WHAT YOU HAVE TO DO
Copy out each line of the data below in which the string "degrees" appears.

○ ○ ○ ○ ○ ○ ○

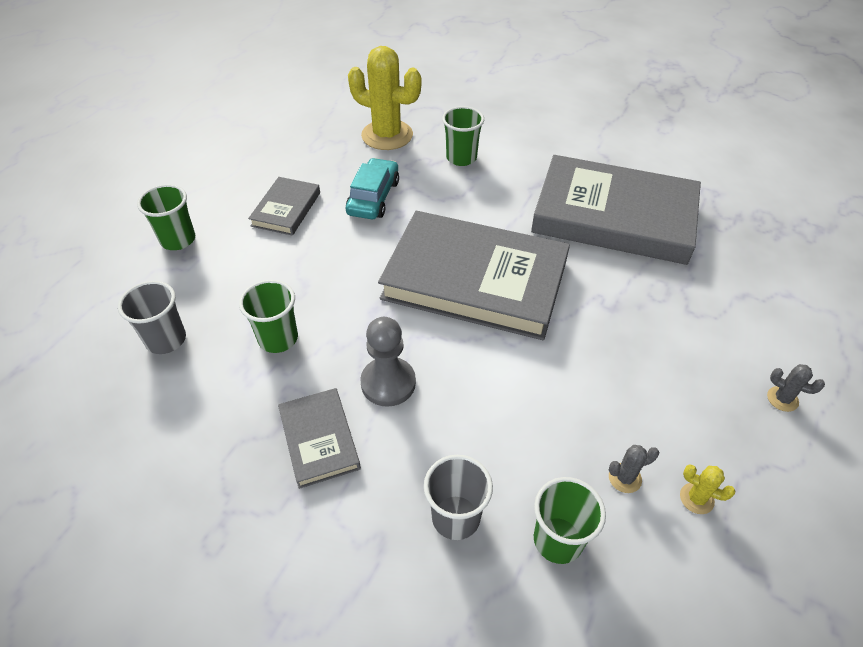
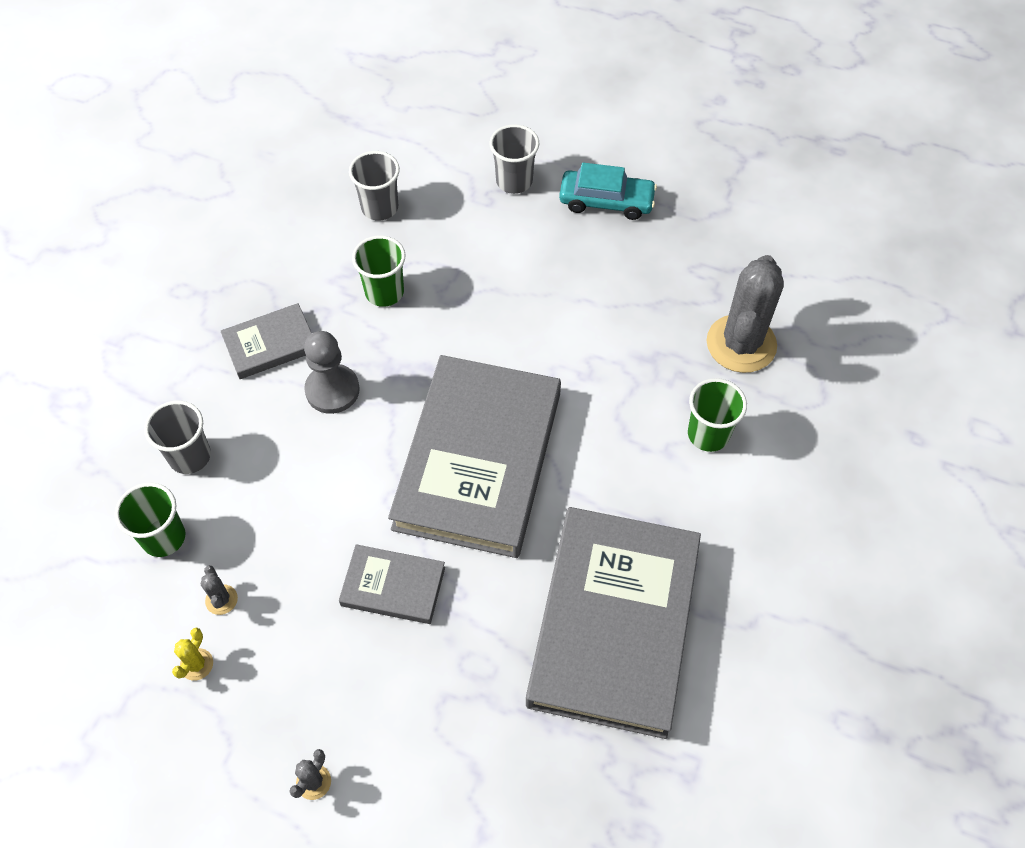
camera: 85 degrees right, 10 degrees up
green cup [137,184,195,250] -> grey cup [489,124,539,194]
grey book [248,177,320,236] -> grey book moved to [339,544,445,624]
turquoise car [346,158,399,219] -> turquoise car moved to [559,163,657,220]
yellow cactus [348,46,421,150] -> grey cactus [707,255,784,373]

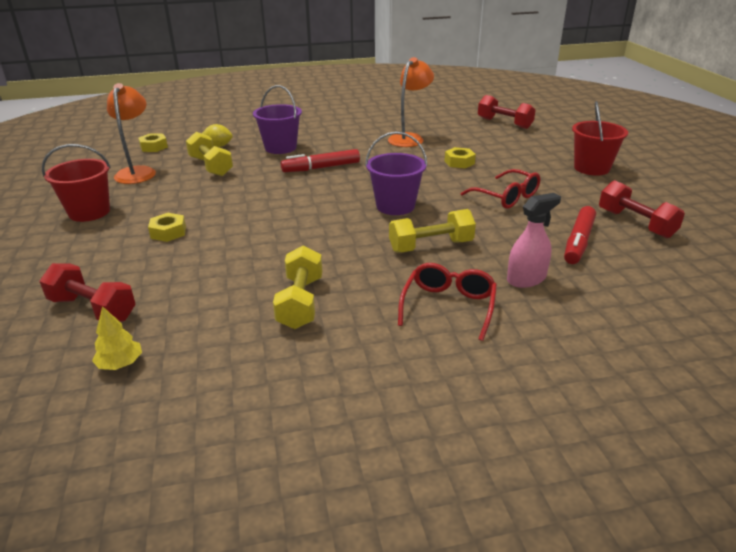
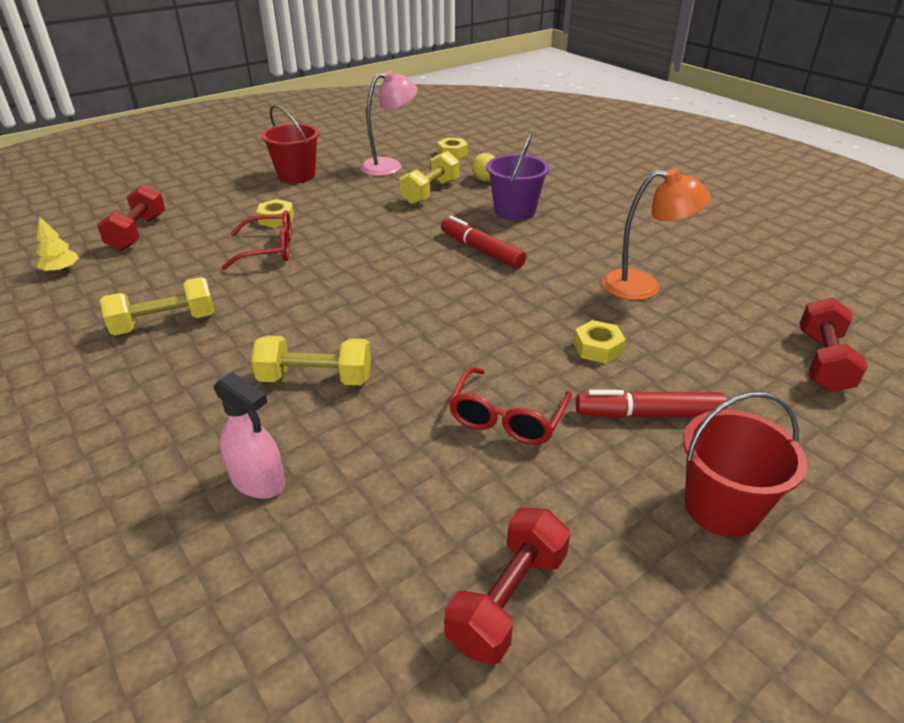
camera: 65 degrees right, 5 degrees up
orange lamp [107,83,156,184] -> pink lamp [360,70,418,176]
purple bucket [365,132,427,215] -> none
yellow dumbbell [389,209,476,253] -> yellow dumbbell turned 45 degrees counterclockwise [251,336,371,385]
red glasses [398,263,497,341] -> red glasses moved to [221,210,291,270]
red marker [564,206,596,264] -> red marker moved to [576,390,727,418]

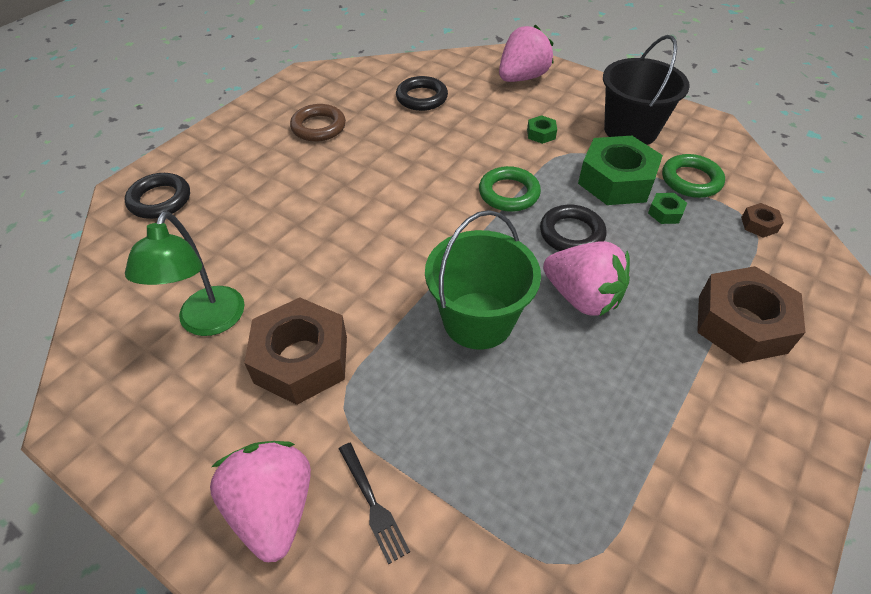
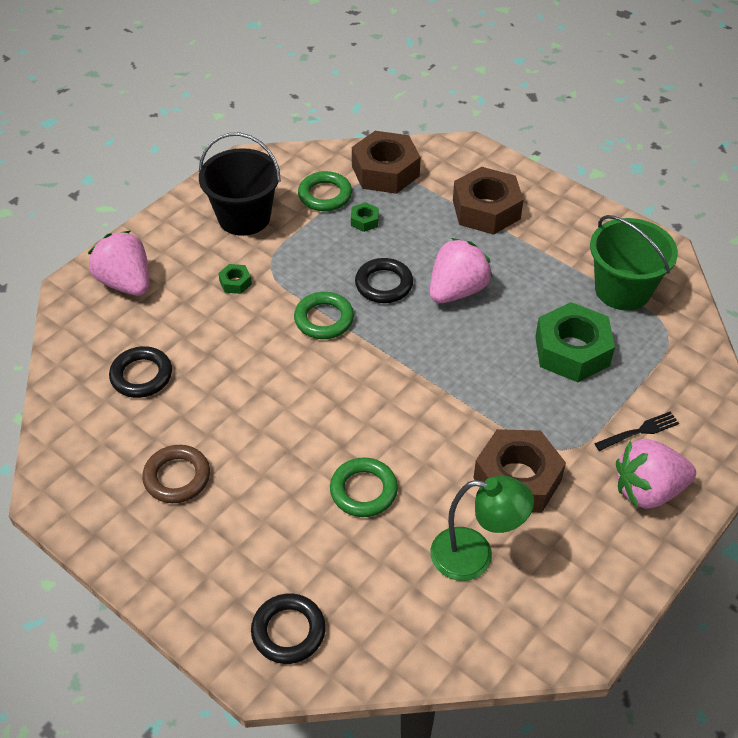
camera: 85 degrees left, 0 degrees up
green bucket [425,210,541,350] -> green bucket moved to [590,215,678,311]
green nut [578,136,663,205] -> green nut moved to [535,302,615,382]
brown nut [741,203,784,238] -> brown nut [352,131,421,194], size x2.32
none -> green ring [330,458,398,517]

○ ○ ○ ○ ○ ○ ○

EXERCISE ANSWER
camera: 85 degrees right, 10 degrees up
camera: 65 degrees right, 5 degrees up
yellow dumbbell [389,209,476,253] -> yellow dumbbell turned 45 degrees counterclockwise [251,336,371,385]
camera: 85 degrees left, 0 degrees up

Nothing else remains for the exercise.